» **TASK DIRECTIONS**:
Your reply should be only the number of lines in the material below that include the word "Alpro".

» **PROVIDED RECORDS**:

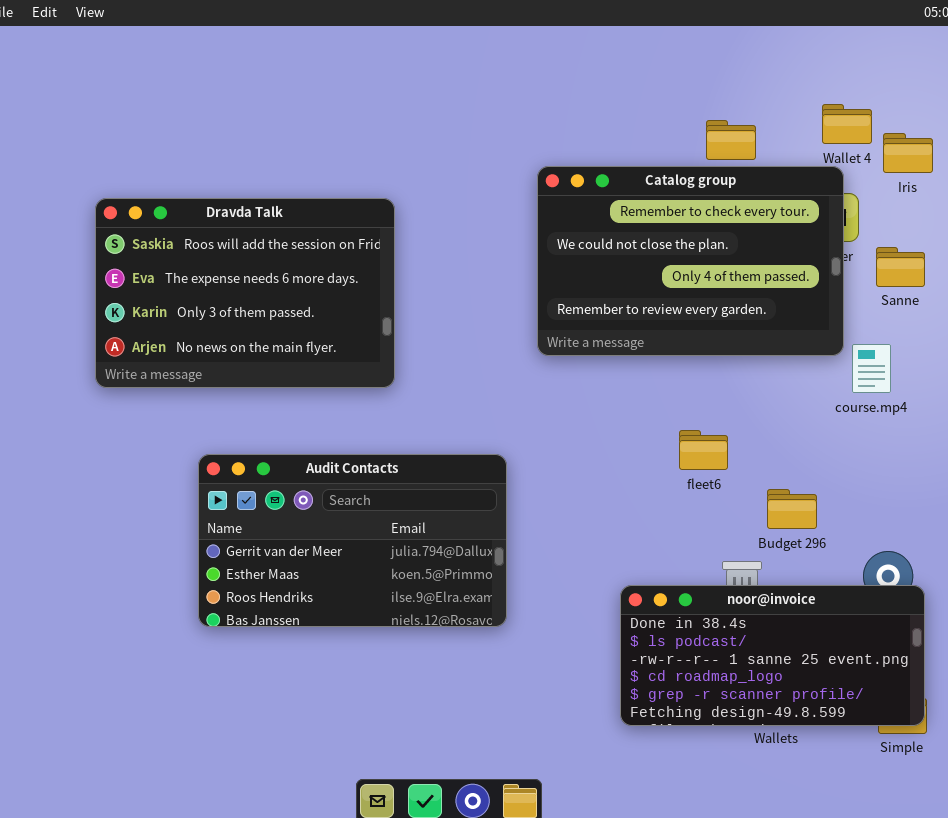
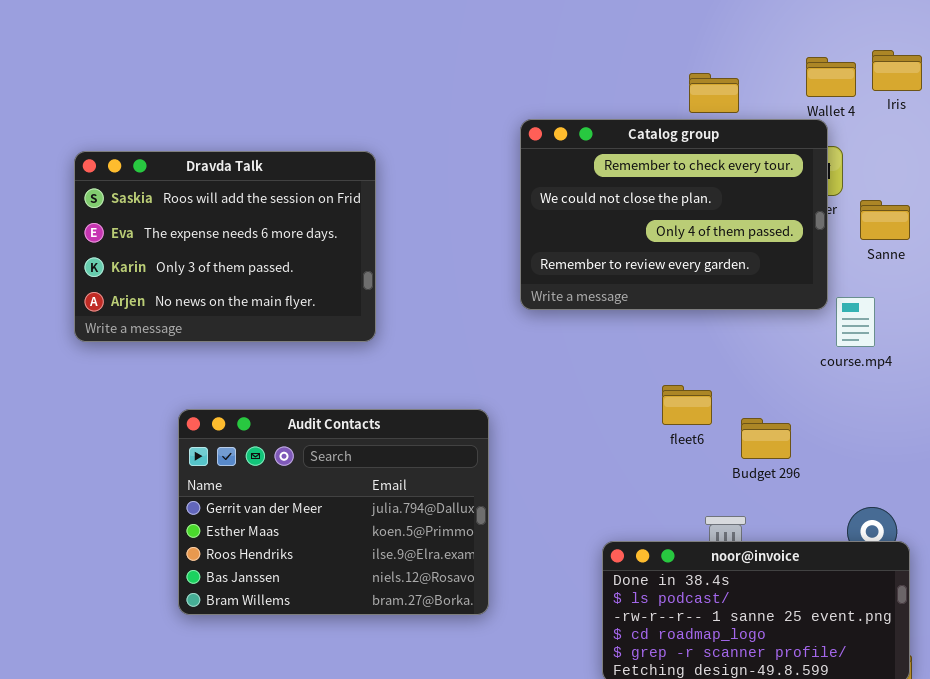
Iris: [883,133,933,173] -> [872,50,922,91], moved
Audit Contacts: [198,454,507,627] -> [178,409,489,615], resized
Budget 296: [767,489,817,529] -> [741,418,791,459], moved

* * *

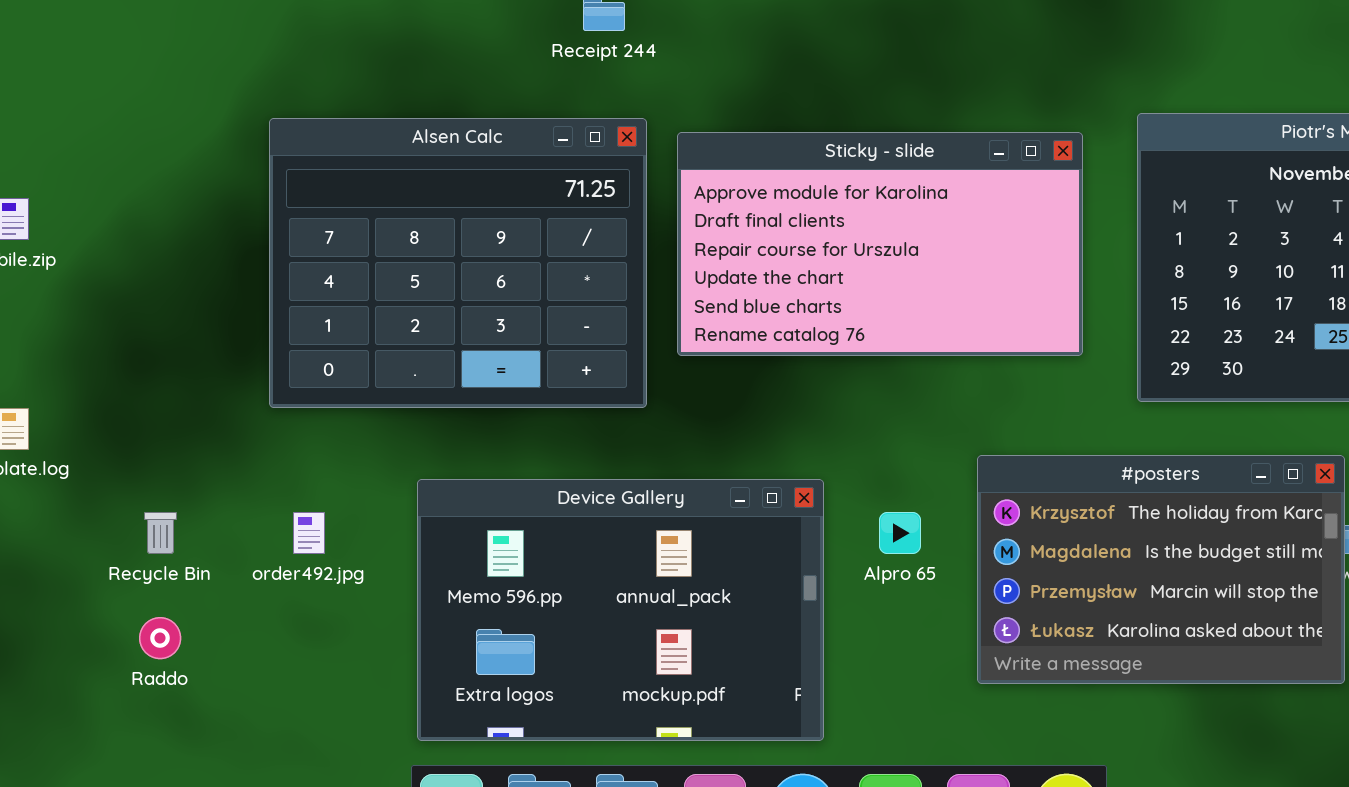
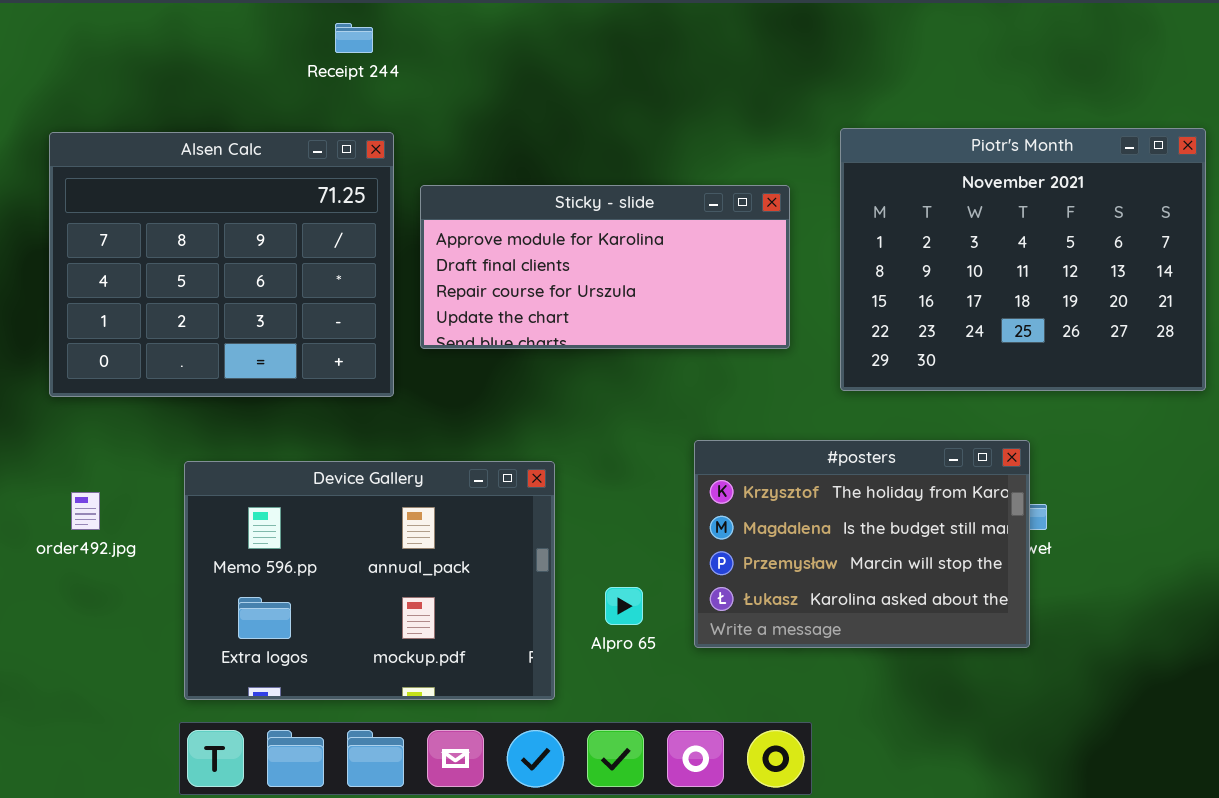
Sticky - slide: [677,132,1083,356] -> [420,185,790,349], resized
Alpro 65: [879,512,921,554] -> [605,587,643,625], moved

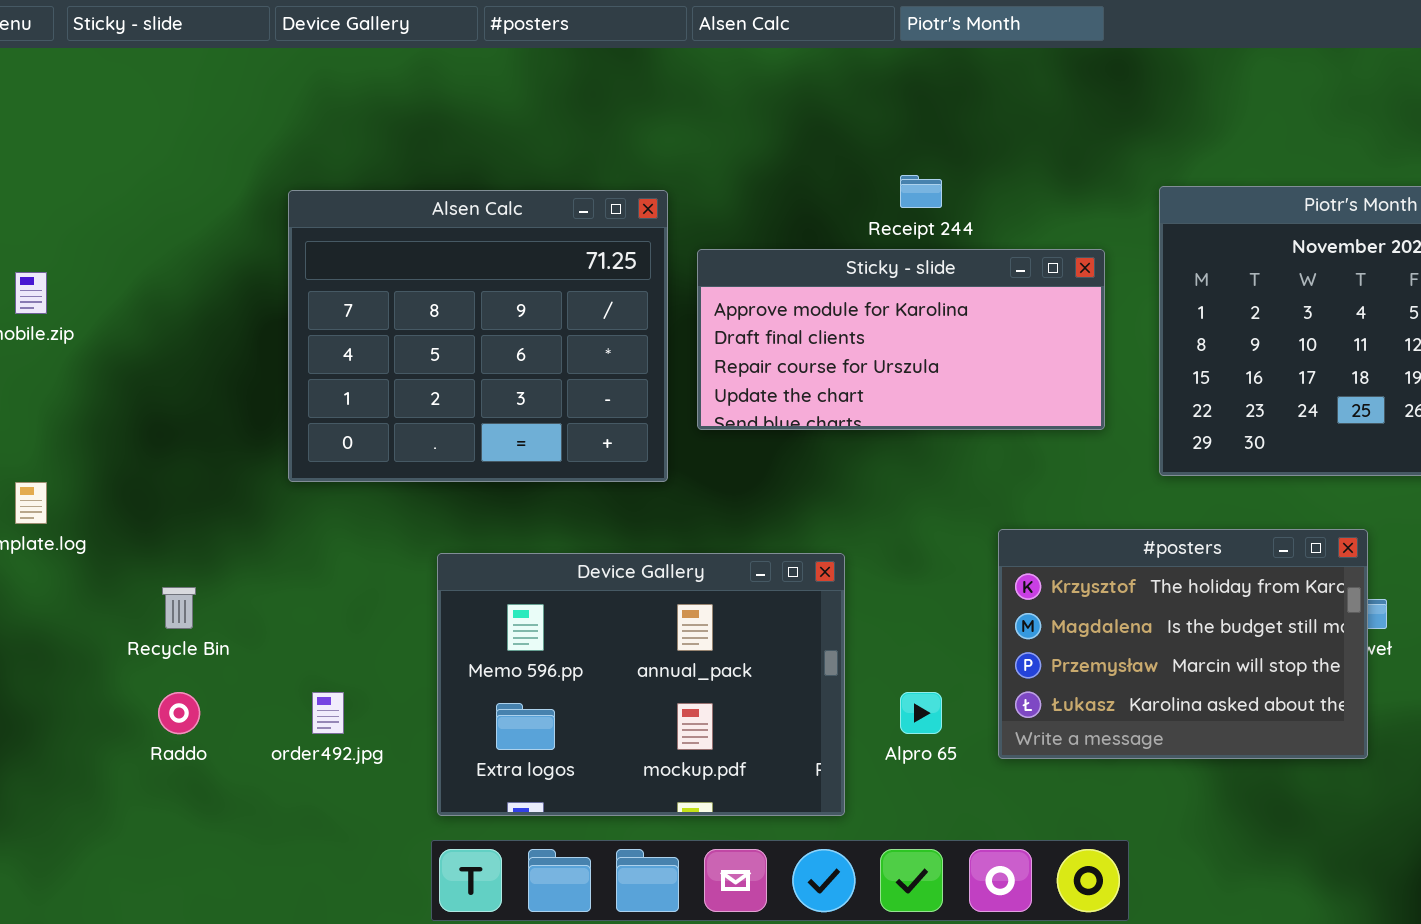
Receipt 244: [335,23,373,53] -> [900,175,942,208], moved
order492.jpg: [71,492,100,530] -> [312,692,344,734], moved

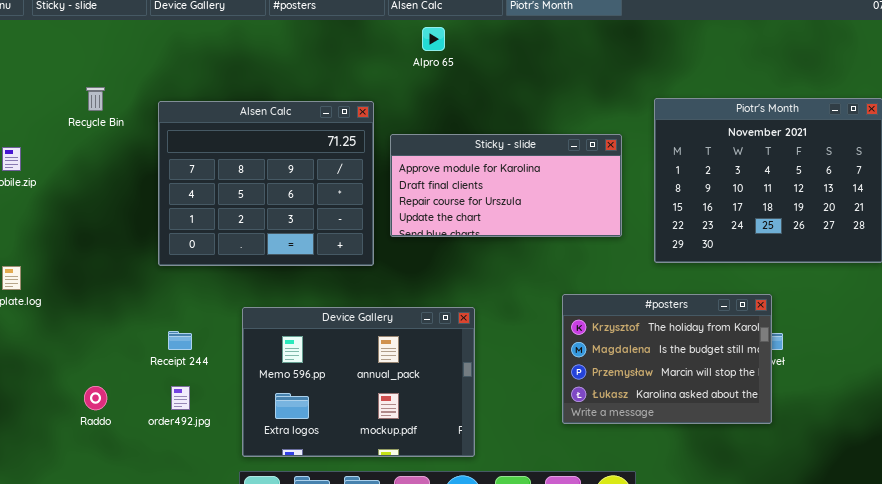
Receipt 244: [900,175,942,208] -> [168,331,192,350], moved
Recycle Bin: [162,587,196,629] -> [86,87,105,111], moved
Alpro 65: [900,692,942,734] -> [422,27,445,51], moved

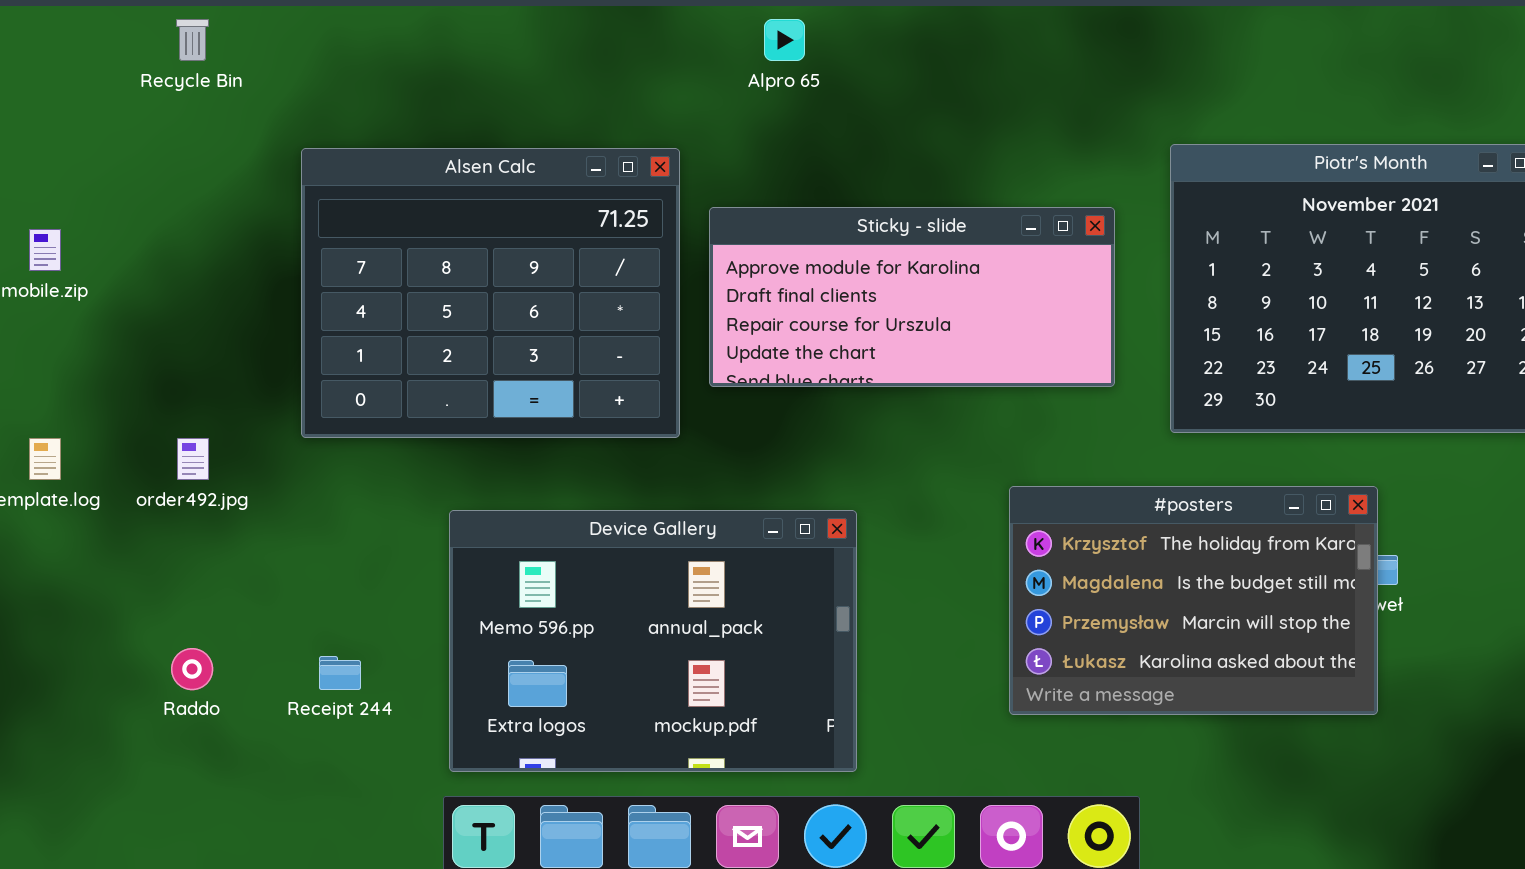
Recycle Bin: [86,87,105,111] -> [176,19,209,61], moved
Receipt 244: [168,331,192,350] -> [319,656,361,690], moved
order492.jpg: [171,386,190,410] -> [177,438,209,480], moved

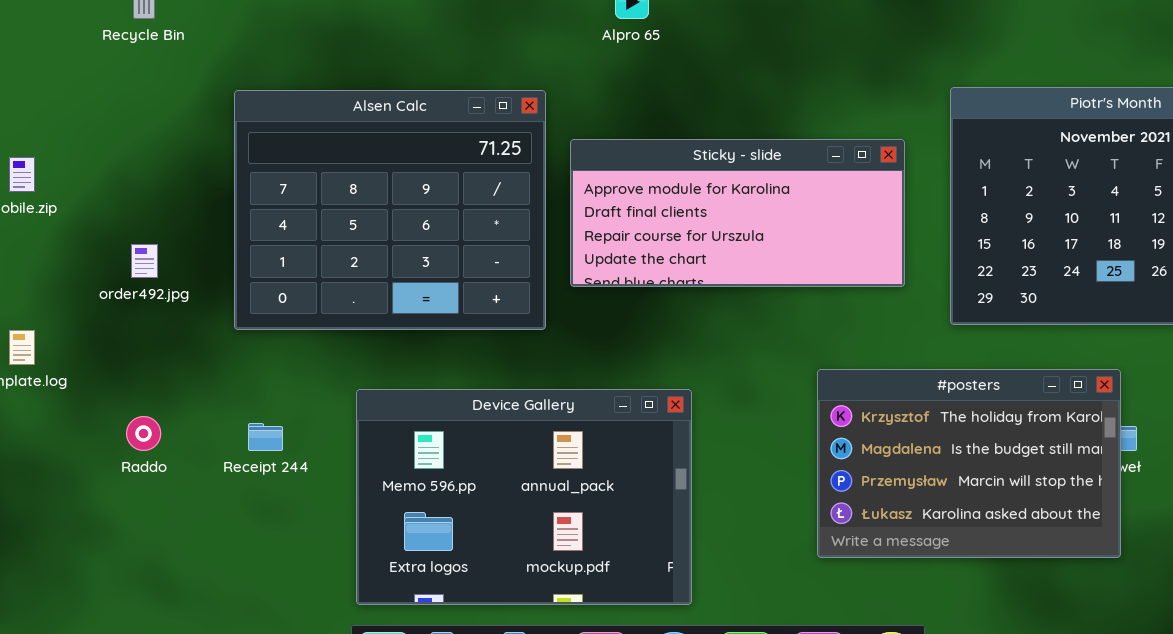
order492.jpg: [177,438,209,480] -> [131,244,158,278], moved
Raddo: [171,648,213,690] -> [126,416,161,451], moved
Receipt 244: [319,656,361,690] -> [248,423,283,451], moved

» **FINAL ANSWER**:
2